(Information)

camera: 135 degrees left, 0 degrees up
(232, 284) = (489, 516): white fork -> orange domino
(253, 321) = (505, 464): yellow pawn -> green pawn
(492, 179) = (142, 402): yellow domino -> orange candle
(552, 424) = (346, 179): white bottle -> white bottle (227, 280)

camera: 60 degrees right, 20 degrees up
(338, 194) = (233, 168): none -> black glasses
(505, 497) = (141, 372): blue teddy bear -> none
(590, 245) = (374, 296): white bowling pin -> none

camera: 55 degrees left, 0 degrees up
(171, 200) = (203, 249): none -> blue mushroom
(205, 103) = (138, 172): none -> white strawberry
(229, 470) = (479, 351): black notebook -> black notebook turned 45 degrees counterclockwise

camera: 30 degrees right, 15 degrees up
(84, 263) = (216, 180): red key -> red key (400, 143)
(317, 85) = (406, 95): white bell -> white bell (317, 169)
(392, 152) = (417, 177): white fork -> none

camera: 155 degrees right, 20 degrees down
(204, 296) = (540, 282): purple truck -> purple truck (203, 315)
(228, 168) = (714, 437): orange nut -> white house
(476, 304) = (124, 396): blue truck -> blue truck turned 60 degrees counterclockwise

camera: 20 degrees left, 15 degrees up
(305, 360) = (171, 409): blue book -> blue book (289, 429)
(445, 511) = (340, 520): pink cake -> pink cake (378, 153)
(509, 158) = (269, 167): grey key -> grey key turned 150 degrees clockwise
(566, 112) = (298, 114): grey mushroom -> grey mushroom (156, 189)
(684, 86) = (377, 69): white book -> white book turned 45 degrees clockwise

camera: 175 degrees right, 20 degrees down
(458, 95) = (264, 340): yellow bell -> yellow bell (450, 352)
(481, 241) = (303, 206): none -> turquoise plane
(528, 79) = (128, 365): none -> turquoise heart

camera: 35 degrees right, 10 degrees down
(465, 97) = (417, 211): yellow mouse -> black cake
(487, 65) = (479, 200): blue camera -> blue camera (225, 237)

(End Information)

→ **Your goal**: From the records above, repeat exactly the lines from the one with "camera: 55 degrees left, 0 degrees up" through the one with "(84, 263) = (216, 180): red", both included.

→ **Solution**:
camera: 55 degrees left, 0 degrees up
(171, 200) = (203, 249): none -> blue mushroom
(205, 103) = (138, 172): none -> white strawberry
(229, 470) = (479, 351): black notebook -> black notebook turned 45 degrees counterclockwise

camera: 30 degrees right, 15 degrees up
(84, 263) = (216, 180): red key -> red key (400, 143)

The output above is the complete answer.